> **What you have to do**:
Restate the data word for word and leave the images out.

> **Data**:

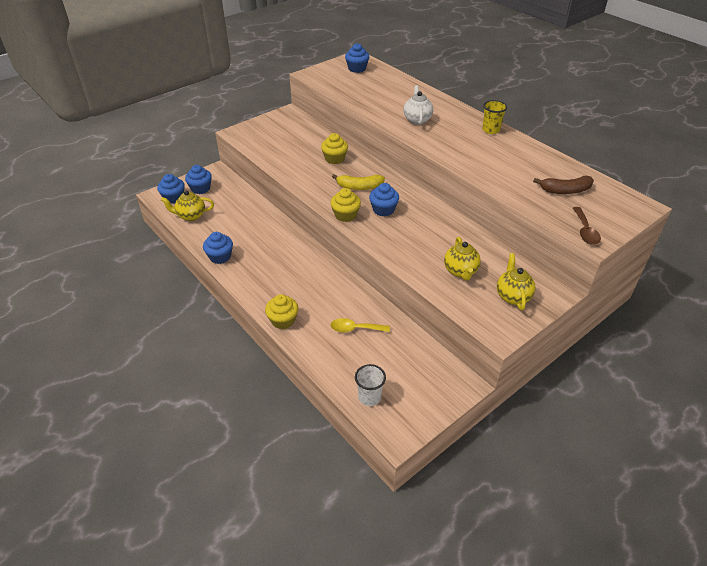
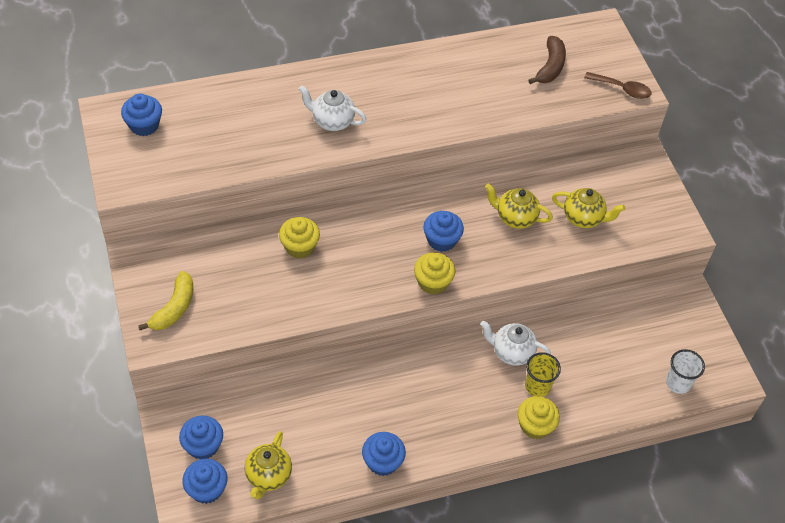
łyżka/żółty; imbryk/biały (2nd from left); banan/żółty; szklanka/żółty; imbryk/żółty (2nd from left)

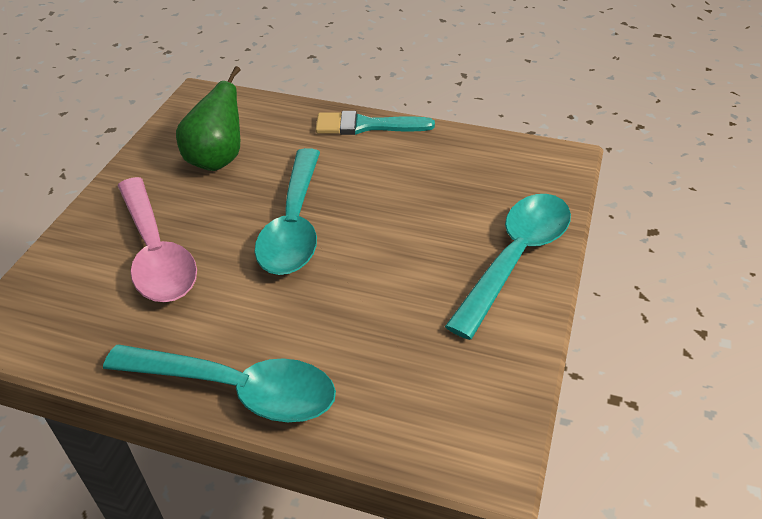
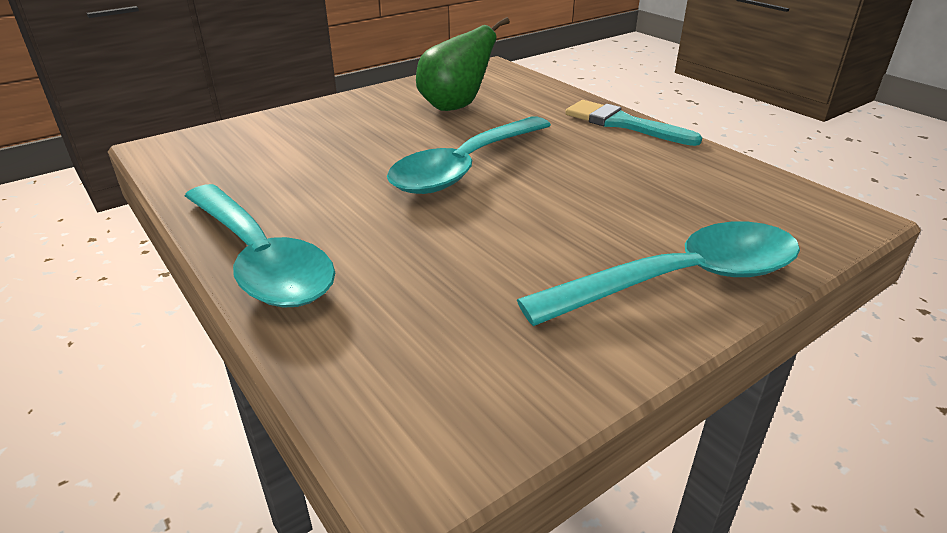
łyżka/różowy

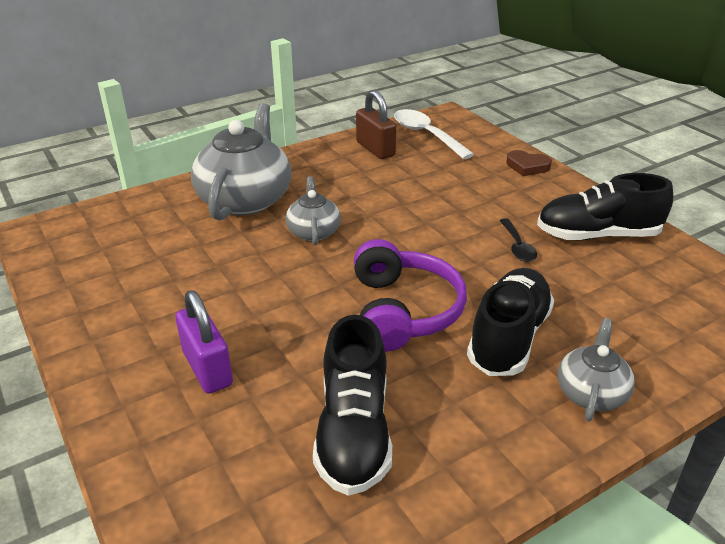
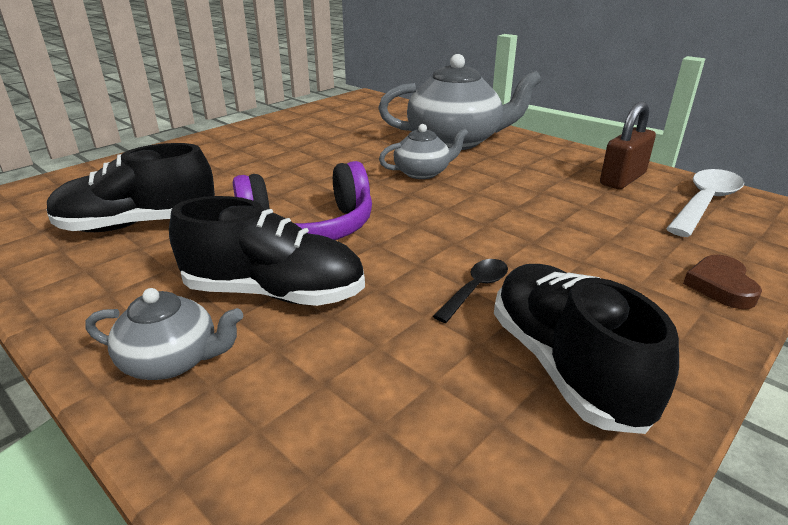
kłódka/fioletowy; łyżka/czarny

> **Solution**:
łyżka/żółty; imbryk/biały (2nd from left); banan/żółty; szklanka/żółty; imbryk/żółty (2nd from left)

łyżka/różowy

kłódka/fioletowy; łyżka/czarny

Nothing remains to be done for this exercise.